*** Block opens ***

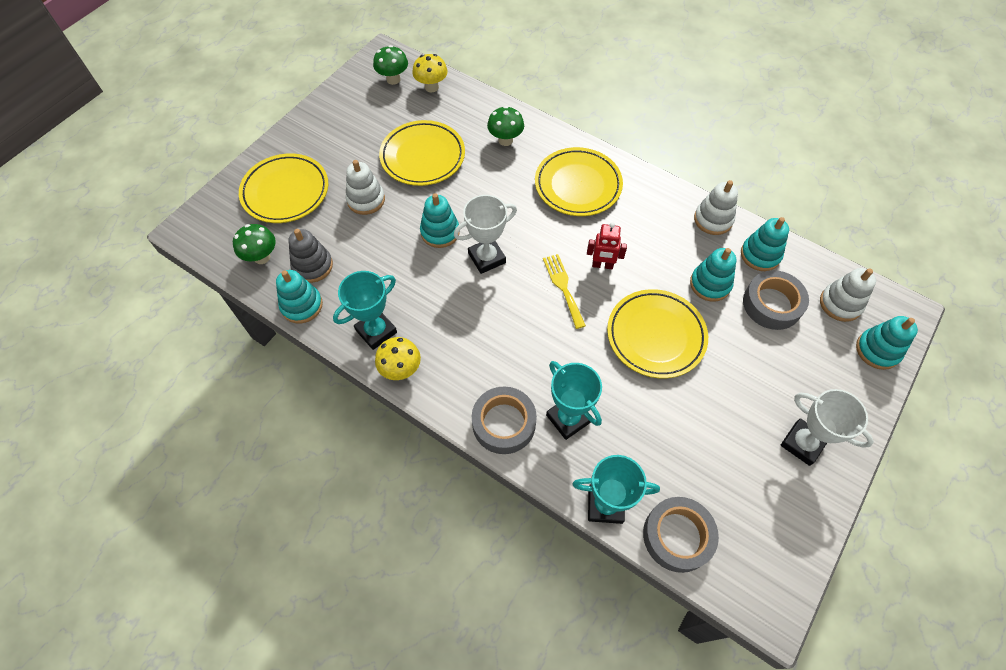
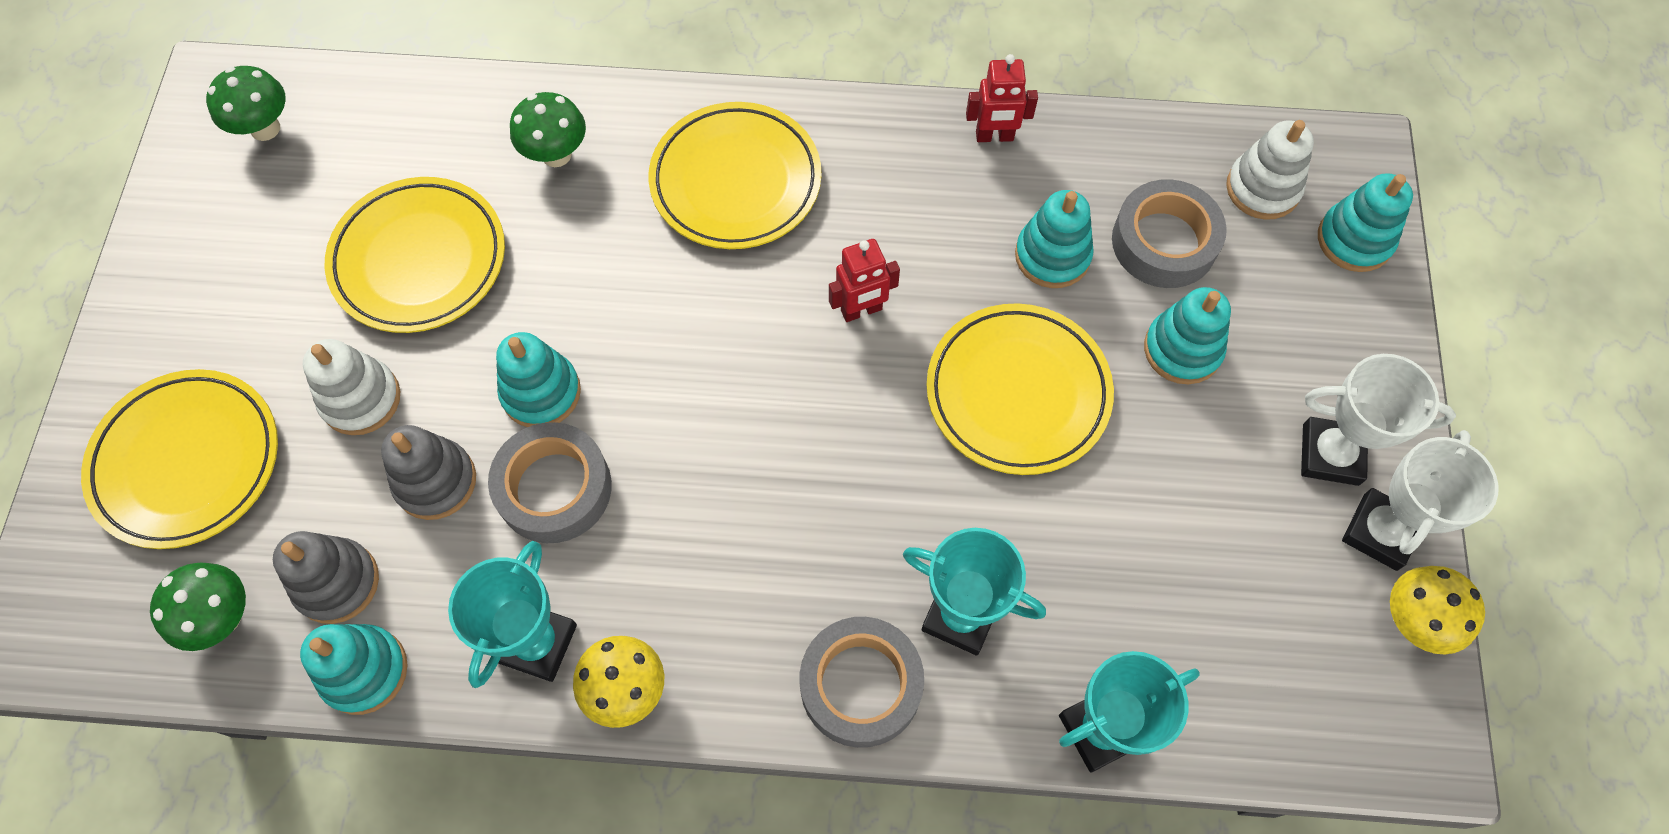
camera: 30 degrees left, 5 degrees up
(375, 246) = (435, 481): none -> grey stacking toy
(431, 87) = (352, 111): yellow mushroom -> yellow mushroom (1413, 621)
(487, 258) = (655, 399): white trophy -> white trophy (1380, 532)
(563, 287) = (819, 385): yellow fork -> none
(677, 536) = (1235, 715): grey tape -> grey tape (554, 488)
(713, 219) = (994, 136): white stacking toy -> red robot
(760, 255) = (1101, 164): turquoise stacking toy -> turquoise stacking toy (1182, 349)

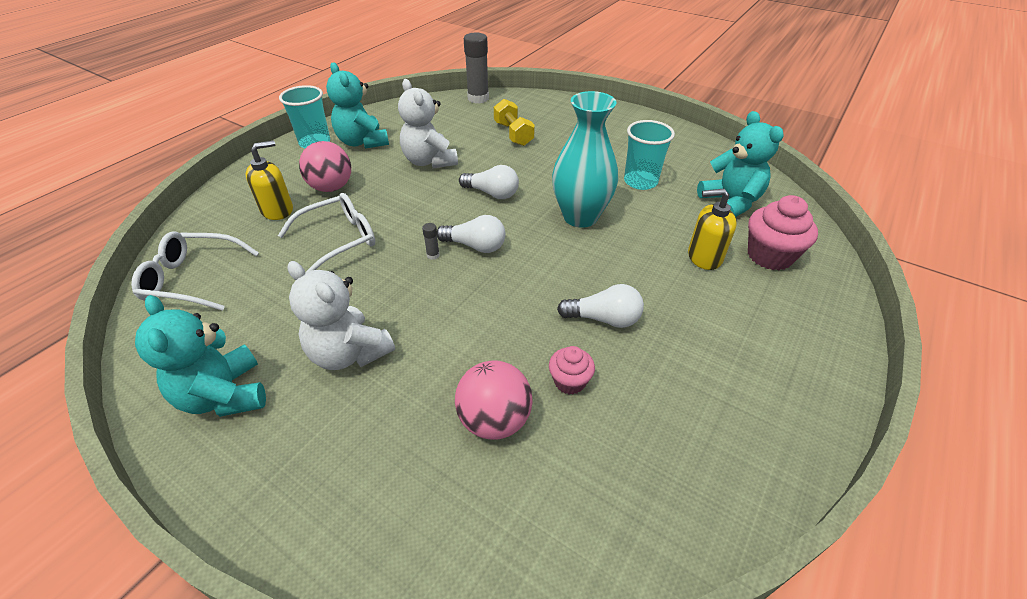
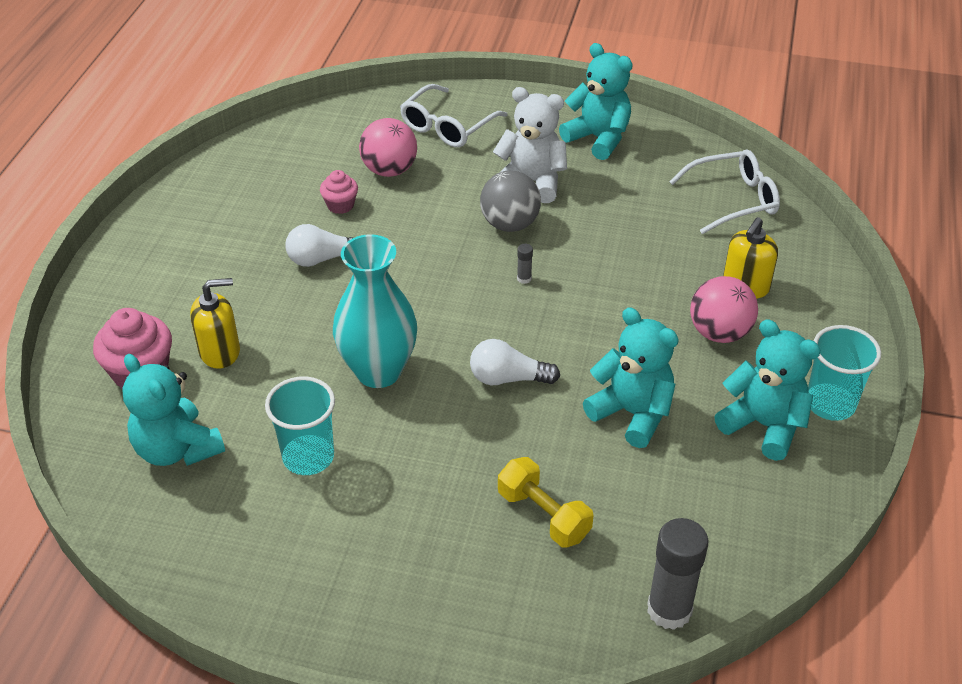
camera: 160 degrees right, 0 degrees up
(338, 240) = (638, 269): white glasses -> white glasses (448, 126)
(408, 308) = (510, 224): none -> grey ball
(429, 161) = (632, 413): white teddy bear -> turquoise teddy bear
(475, 246) = (485, 300): white light bulb -> none

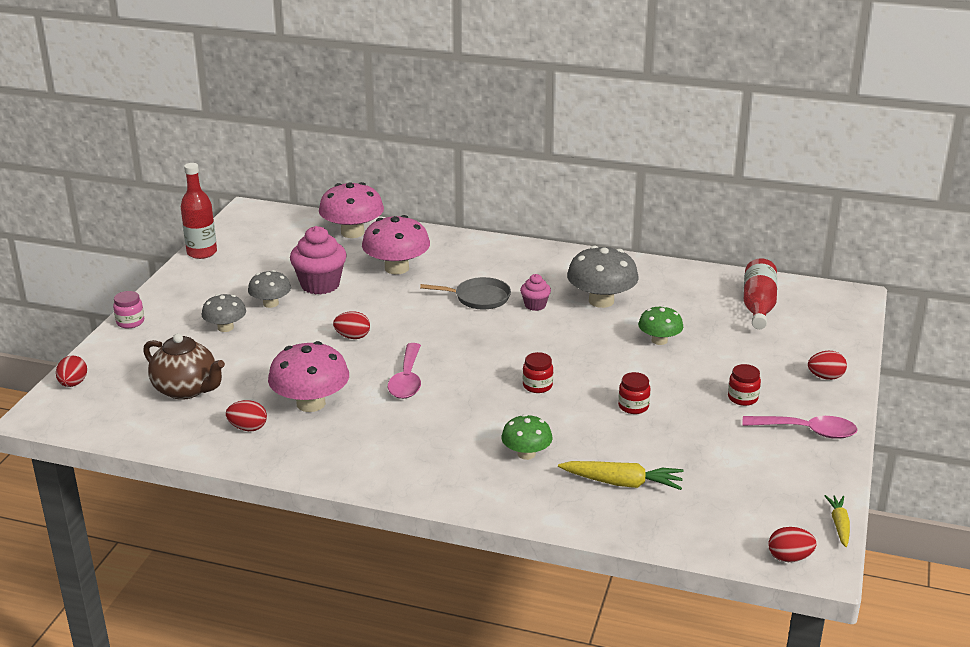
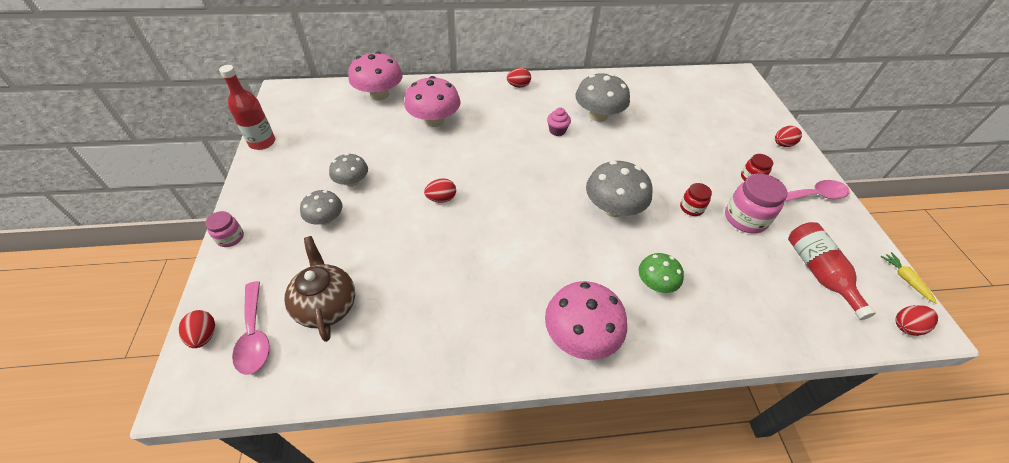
camera: 25 degrees left, 20 degrees up
(186, 389) = (326, 305): brown teapot -> brown teapot turned 120 degrees counterclockwise
(248, 428) = (410, 335): red egg -> red egg (518, 86)
(311, 403) = (450, 285): pink mushroom -> pink mushroom (580, 335)
(320, 285) = (383, 151): pink cupcake -> none
(407, 380) = (513, 232): pink spoon -> pink spoon (254, 335)
(479, 298) = (513, 134): grey pan -> none
(537, 386) = (613, 208): red jar -> grey mushroom
(622, 483) = (743, 290): yellow carrot -> none
(659, 340) = (661, 141): green mushroom -> none
(691, 430) = (745, 218): none -> pink jar
(758, 306) = (696, 95): red bottle -> red bottle (818, 272)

*** Block closes ***

**Action item:**
Return all lines from the data that include the string "grey".

**Solution for this task:**
(375, 246) = (435, 481): none -> grey stacking toy
(677, 536) = (1235, 715): grey tape -> grey tape (554, 488)
(408, 308) = (510, 224): none -> grey ball
(479, 298) = (513, 134): grey pan -> none
(537, 386) = (613, 208): red jar -> grey mushroom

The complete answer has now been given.